- Data supplied -
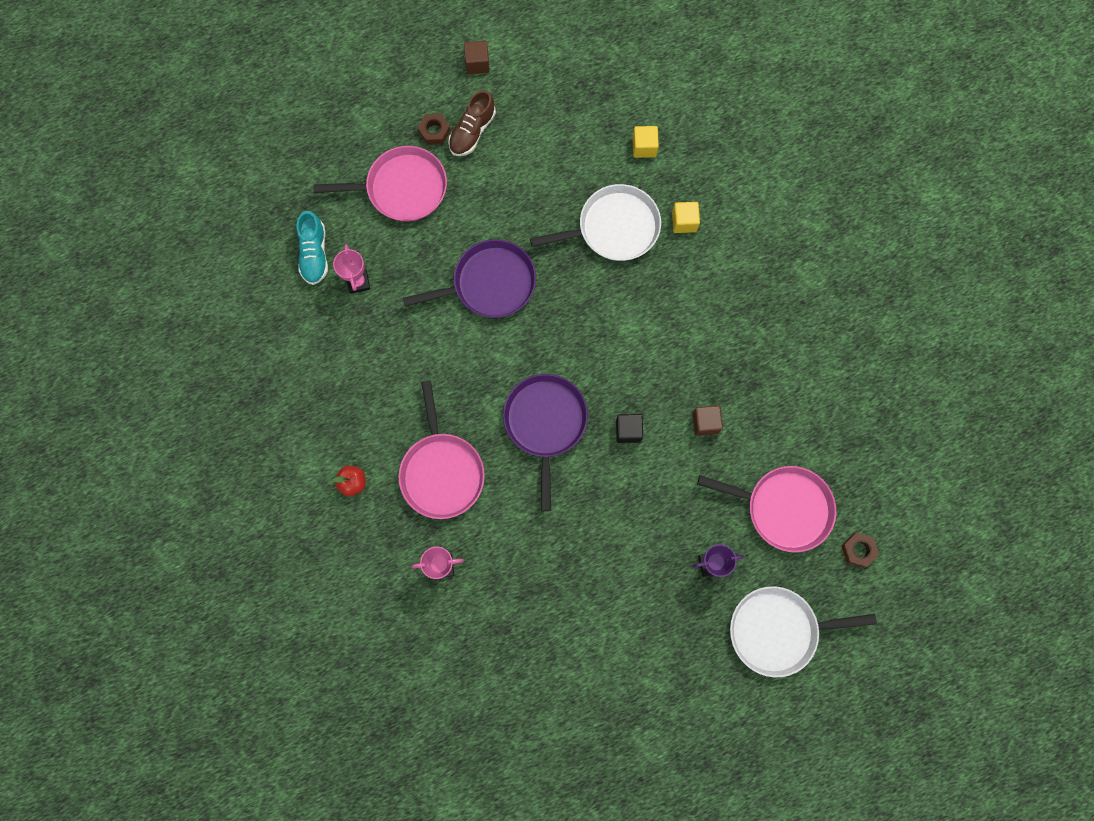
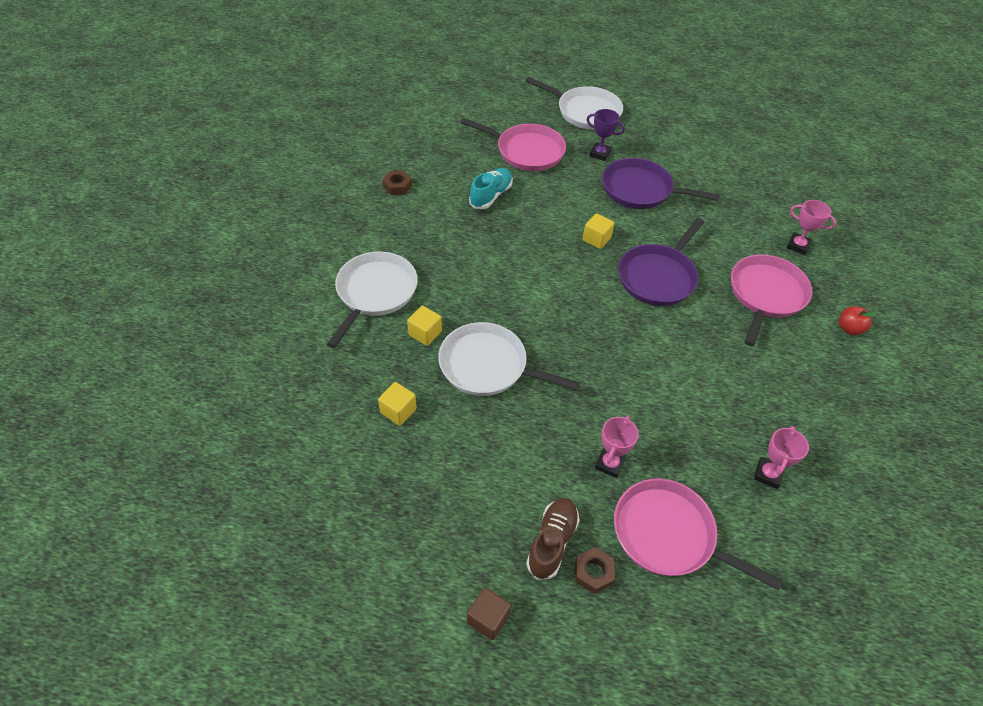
camera: 145 degrees left, 25 degrees down
(314, 254) = (804, 531): turquoise shoe -> turquoise shoe (491, 196)
(471, 212) = (609, 464): none -> pink trophy
(472, 132) = (552, 542): brown shoe -> brown shoe turned 45 degrees counterclockwise
(490, 283) = (635, 393): purple pan -> purple pan (640, 190)
(628, 430) = (596, 239): black cube -> yellow cube
(705, 423) = (536, 213): brown cube -> none
(756, 230) = (375, 292): none -> white pan
(784, 508) = (526, 151): pink pan -> pink pan turned 150 degrees clockwise
(858, 550) = (501, 115): brown nut -> brown nut (397, 186)

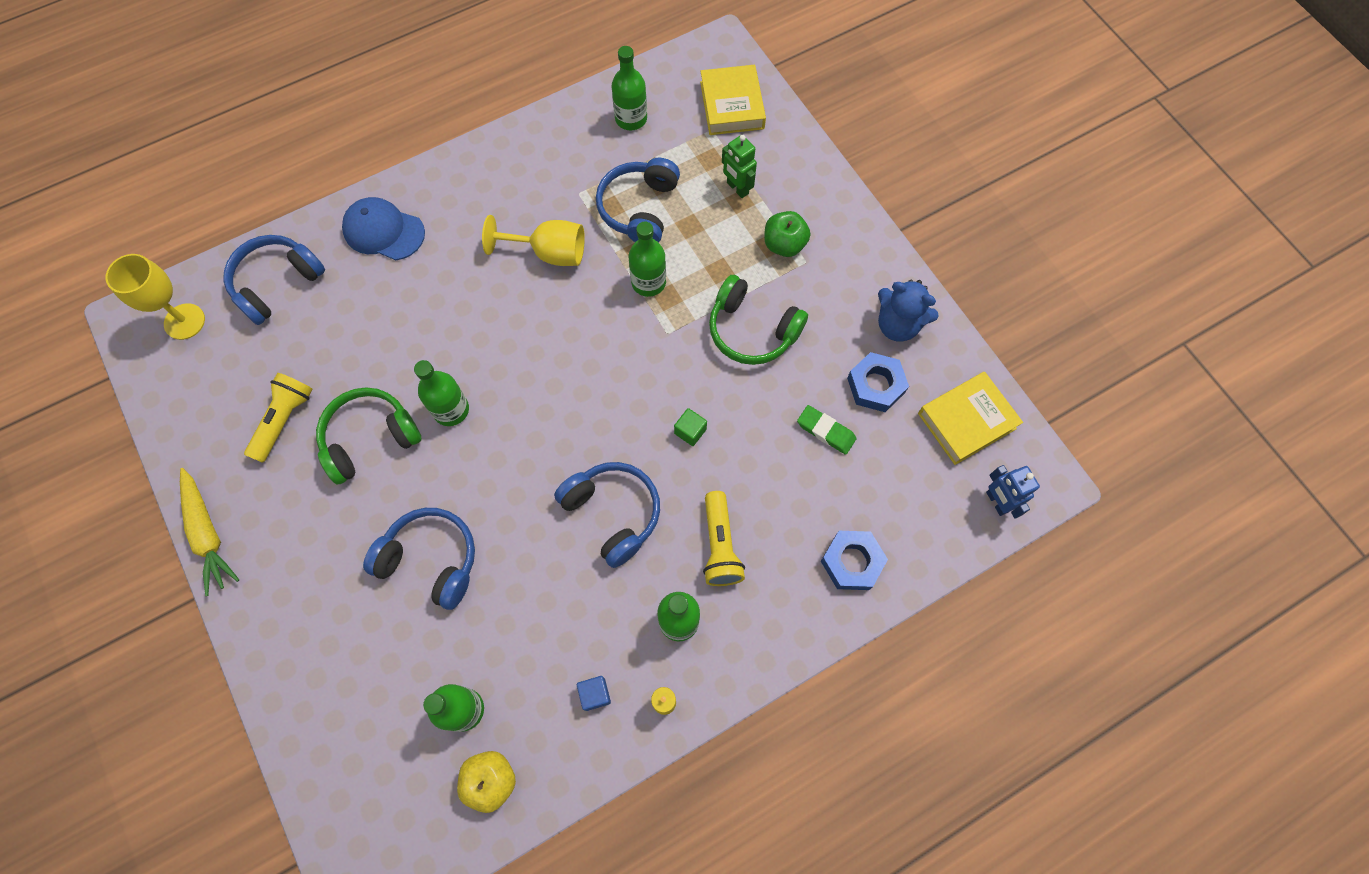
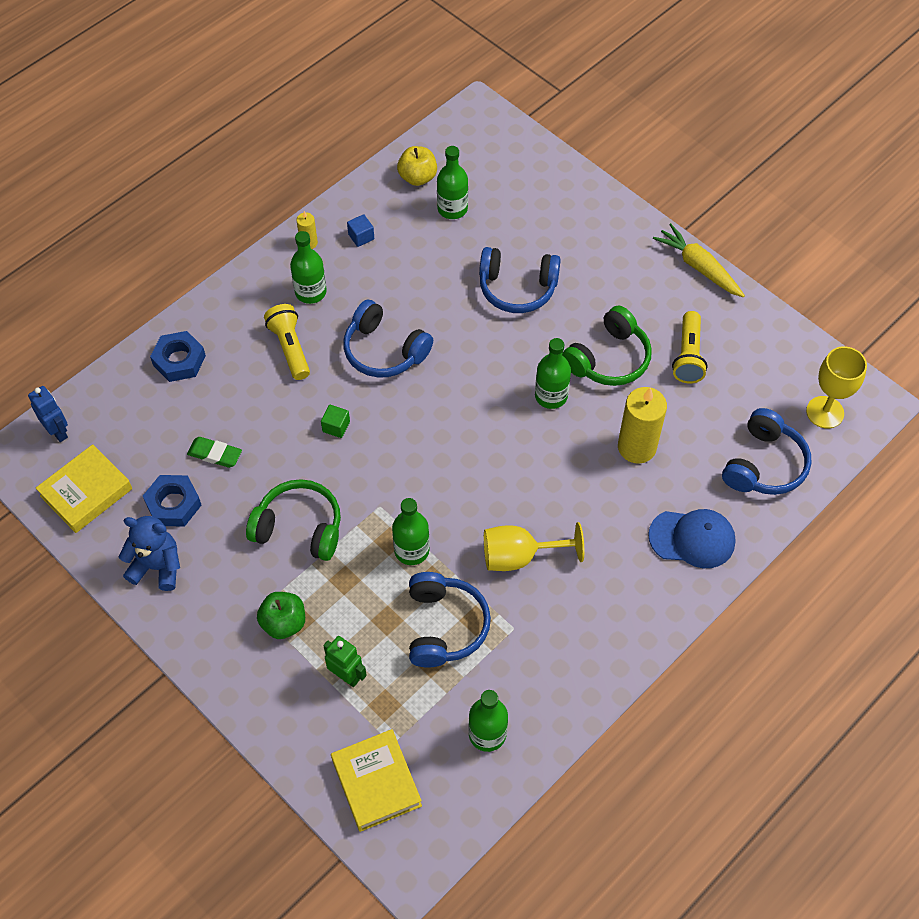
camera: 165 degrees right, 10 degrees down
(390, 331) = (637, 447): none -> yellow candle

- Activity -
Locate all lines in the listing above with the word "degrees" and copy them.

- Exercise response -
camera: 145 degrees left, 25 degrees down
(472, 132) = (552, 542): brown shoe -> brown shoe turned 45 degrees counterclockwise
(784, 508) = (526, 151): pink pan -> pink pan turned 150 degrees clockwise
camera: 165 degrees right, 10 degrees down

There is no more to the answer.